→ Your goal:
Go through the entries below from the first line and transcribe each one exactly, ending with the line that contains "CN108 pin 3: N12 -> N16".

(Difference listings)
————
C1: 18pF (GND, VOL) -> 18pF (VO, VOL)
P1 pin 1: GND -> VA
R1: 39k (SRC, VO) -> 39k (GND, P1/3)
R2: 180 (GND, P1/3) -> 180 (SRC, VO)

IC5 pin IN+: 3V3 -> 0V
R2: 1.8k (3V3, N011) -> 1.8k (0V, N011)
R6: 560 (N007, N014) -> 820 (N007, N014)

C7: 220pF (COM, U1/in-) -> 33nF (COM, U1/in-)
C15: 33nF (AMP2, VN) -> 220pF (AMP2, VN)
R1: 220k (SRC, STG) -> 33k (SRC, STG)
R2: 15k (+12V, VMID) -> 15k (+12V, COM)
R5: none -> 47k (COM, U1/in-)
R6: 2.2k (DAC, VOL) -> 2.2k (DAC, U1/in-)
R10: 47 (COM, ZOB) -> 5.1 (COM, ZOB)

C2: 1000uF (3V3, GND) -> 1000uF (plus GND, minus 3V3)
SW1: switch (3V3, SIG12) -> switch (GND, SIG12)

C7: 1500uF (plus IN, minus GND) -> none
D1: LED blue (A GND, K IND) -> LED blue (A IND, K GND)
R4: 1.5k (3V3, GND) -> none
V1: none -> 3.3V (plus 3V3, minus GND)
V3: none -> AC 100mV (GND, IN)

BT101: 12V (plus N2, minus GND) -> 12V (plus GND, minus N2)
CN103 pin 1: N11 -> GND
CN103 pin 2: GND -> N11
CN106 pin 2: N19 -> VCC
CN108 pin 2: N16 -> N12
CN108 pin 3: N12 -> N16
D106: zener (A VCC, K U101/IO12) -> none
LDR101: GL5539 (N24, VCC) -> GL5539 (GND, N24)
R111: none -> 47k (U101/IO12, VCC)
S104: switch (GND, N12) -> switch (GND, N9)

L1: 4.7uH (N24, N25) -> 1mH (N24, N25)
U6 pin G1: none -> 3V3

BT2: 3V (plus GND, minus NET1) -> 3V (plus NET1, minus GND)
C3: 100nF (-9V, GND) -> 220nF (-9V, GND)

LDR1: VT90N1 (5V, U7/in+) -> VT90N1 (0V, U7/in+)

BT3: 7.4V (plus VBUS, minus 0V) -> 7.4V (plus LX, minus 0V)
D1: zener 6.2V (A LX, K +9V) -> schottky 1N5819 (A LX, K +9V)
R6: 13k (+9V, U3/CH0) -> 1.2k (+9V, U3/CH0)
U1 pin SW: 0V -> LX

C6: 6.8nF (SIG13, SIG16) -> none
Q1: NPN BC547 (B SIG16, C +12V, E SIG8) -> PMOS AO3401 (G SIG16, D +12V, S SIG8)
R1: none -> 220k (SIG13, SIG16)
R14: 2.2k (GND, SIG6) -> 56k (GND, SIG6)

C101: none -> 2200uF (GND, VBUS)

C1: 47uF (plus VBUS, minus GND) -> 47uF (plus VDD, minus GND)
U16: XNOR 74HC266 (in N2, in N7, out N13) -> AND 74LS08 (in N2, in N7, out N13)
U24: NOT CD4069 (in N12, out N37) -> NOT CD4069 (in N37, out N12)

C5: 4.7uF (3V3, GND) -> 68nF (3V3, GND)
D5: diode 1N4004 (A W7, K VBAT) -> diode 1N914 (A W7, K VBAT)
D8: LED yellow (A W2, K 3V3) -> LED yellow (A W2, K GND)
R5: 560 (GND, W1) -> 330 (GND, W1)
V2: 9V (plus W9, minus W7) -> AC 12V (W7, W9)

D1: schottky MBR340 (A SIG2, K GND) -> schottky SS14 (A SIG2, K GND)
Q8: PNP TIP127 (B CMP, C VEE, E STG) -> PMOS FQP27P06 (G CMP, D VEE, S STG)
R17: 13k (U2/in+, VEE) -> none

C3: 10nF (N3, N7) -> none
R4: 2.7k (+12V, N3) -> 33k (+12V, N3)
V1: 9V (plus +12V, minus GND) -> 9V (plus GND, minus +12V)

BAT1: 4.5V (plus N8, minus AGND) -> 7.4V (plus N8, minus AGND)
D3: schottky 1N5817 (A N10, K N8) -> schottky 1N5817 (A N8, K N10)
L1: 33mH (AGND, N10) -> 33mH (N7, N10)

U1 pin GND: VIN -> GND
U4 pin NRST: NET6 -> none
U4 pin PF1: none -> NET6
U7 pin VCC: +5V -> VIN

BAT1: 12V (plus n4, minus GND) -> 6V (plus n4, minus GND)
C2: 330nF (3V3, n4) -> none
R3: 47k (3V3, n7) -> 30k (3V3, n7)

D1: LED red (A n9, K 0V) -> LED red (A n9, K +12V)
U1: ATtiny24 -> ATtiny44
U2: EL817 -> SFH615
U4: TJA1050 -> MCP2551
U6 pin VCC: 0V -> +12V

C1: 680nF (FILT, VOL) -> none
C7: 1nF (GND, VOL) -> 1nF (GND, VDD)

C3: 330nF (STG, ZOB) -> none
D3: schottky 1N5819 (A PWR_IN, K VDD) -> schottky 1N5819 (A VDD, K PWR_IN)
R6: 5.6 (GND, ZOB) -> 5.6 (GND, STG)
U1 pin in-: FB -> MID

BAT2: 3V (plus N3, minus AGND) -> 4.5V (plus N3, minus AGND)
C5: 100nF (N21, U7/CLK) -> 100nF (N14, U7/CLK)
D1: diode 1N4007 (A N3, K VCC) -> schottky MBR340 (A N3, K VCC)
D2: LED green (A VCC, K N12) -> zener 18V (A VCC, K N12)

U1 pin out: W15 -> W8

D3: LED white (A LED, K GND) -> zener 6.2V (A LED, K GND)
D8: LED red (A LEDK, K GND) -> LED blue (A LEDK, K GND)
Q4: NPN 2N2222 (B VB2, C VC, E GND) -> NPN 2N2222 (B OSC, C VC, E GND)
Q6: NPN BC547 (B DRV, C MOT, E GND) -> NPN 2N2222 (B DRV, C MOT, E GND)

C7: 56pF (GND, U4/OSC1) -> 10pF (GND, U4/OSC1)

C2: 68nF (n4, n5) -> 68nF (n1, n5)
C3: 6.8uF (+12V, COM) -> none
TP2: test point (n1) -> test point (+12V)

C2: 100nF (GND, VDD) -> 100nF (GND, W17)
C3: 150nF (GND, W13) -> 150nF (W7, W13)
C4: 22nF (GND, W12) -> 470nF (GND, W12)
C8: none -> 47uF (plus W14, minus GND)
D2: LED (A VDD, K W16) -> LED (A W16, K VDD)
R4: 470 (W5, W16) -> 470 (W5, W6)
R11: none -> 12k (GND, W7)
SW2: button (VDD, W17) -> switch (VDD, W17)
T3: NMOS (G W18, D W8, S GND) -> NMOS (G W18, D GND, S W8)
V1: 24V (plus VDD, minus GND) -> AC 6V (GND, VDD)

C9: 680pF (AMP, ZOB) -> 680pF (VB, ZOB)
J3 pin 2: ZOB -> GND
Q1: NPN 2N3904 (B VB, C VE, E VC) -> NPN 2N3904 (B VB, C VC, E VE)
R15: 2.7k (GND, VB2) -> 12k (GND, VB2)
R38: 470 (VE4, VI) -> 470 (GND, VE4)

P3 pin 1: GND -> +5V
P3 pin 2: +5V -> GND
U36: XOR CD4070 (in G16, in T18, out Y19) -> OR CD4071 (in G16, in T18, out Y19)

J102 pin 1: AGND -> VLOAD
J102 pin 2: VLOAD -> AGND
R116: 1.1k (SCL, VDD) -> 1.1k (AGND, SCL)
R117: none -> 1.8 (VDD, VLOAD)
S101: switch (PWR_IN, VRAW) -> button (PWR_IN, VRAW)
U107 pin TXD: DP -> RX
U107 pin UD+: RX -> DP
————
→ Output for this task:
C1: 18pF (GND, VOL) -> 18pF (VO, VOL)
P1 pin 1: GND -> VA
R1: 39k (SRC, VO) -> 39k (GND, P1/3)
R2: 180 (GND, P1/3) -> 180 (SRC, VO)

IC5 pin IN+: 3V3 -> 0V
R2: 1.8k (3V3, N011) -> 1.8k (0V, N011)
R6: 560 (N007, N014) -> 820 (N007, N014)

C7: 220pF (COM, U1/in-) -> 33nF (COM, U1/in-)
C15: 33nF (AMP2, VN) -> 220pF (AMP2, VN)
R1: 220k (SRC, STG) -> 33k (SRC, STG)
R2: 15k (+12V, VMID) -> 15k (+12V, COM)
R5: none -> 47k (COM, U1/in-)
R6: 2.2k (DAC, VOL) -> 2.2k (DAC, U1/in-)
R10: 47 (COM, ZOB) -> 5.1 (COM, ZOB)

C2: 1000uF (3V3, GND) -> 1000uF (plus GND, minus 3V3)
SW1: switch (3V3, SIG12) -> switch (GND, SIG12)

C7: 1500uF (plus IN, minus GND) -> none
D1: LED blue (A GND, K IND) -> LED blue (A IND, K GND)
R4: 1.5k (3V3, GND) -> none
V1: none -> 3.3V (plus 3V3, minus GND)
V3: none -> AC 100mV (GND, IN)

BT101: 12V (plus N2, minus GND) -> 12V (plus GND, minus N2)
CN103 pin 1: N11 -> GND
CN103 pin 2: GND -> N11
CN106 pin 2: N19 -> VCC
CN108 pin 2: N16 -> N12
CN108 pin 3: N12 -> N16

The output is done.